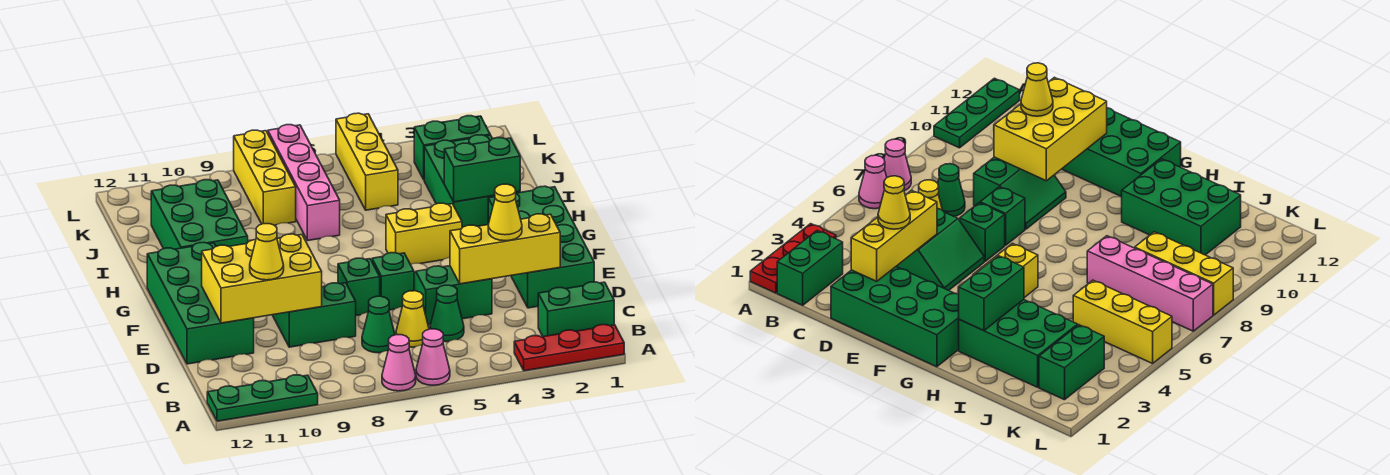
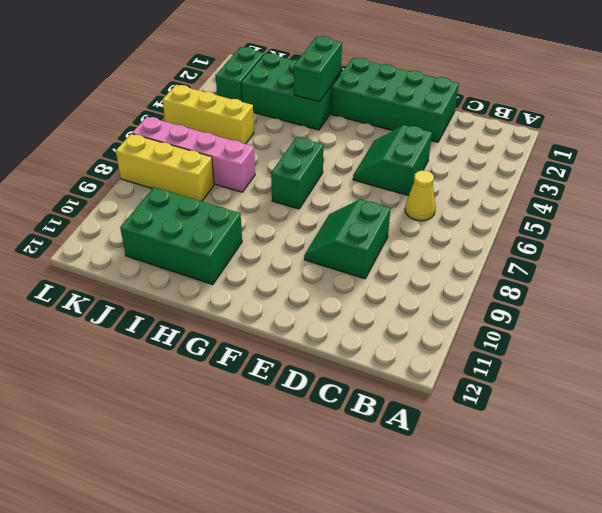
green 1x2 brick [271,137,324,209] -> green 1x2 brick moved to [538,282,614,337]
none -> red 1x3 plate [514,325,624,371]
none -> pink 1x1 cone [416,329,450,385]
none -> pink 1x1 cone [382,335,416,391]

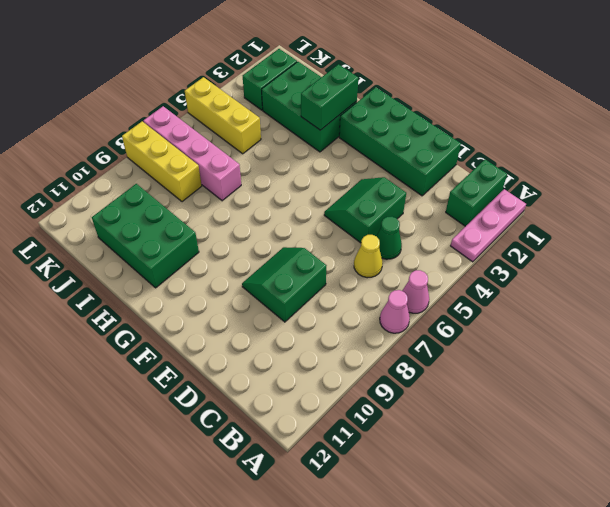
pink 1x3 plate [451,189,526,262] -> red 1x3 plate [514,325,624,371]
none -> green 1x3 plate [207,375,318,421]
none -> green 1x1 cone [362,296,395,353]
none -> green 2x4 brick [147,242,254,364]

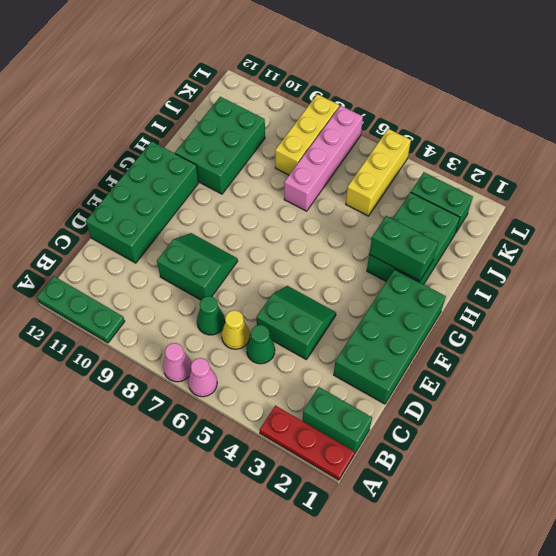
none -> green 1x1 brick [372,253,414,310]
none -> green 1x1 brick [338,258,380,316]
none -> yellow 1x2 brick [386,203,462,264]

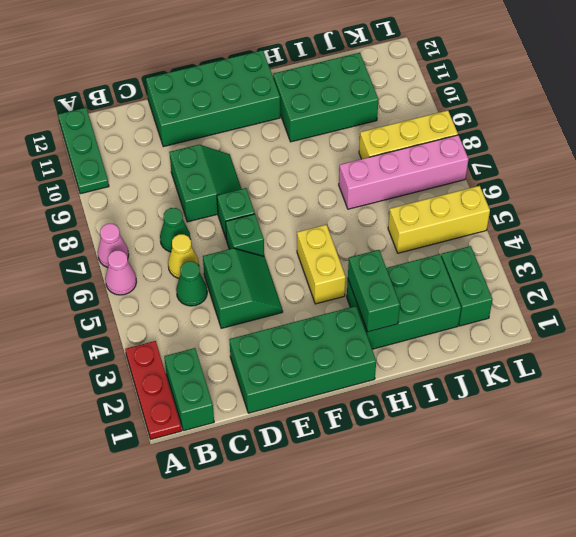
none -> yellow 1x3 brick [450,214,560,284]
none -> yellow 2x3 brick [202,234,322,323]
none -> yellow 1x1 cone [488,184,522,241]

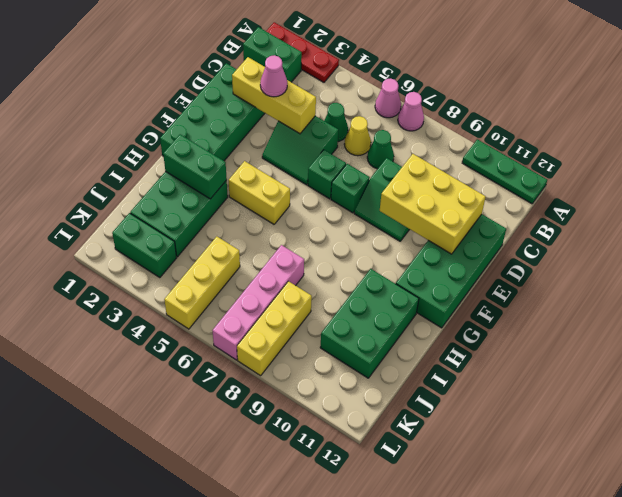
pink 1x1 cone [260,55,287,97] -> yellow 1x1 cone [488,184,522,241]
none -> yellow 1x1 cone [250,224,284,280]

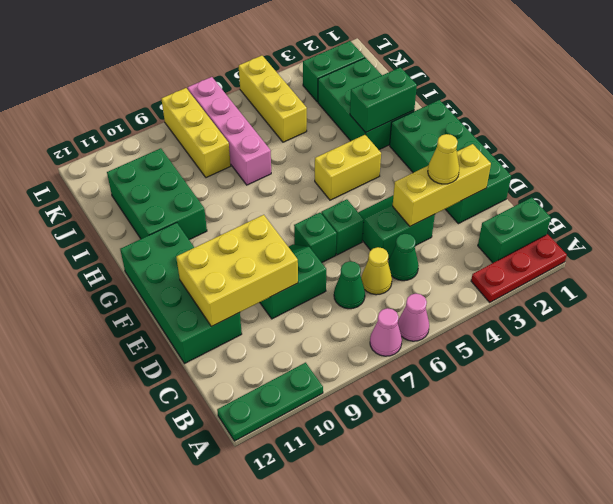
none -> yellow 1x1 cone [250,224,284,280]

============================================================

■ **What the task asks**:
Only the text of the entries above is to be given again, exactly, with the pictures left out.

■ **Task answer**:
green 1x2 brick [271,137,324,209] -> green 1x2 brick moved to [538,282,614,337]
none -> red 1x3 plate [514,325,624,371]
none -> pink 1x1 cone [416,329,450,385]
none -> pink 1x1 cone [382,335,416,391]

pink 1x3 plate [451,189,526,262] -> red 1x3 plate [514,325,624,371]
none -> green 1x3 plate [207,375,318,421]
none -> green 1x1 cone [362,296,395,353]
none -> green 2x4 brick [147,242,254,364]

none -> green 1x1 brick [372,253,414,310]
none -> green 1x1 brick [338,258,380,316]
none -> yellow 1x2 brick [386,203,462,264]

none -> yellow 1x3 brick [450,214,560,284]
none -> yellow 2x3 brick [202,234,322,323]
none -> yellow 1x1 cone [488,184,522,241]

pink 1x1 cone [260,55,287,97] -> yellow 1x1 cone [488,184,522,241]
none -> yellow 1x1 cone [250,224,284,280]

none -> yellow 1x1 cone [250,224,284,280]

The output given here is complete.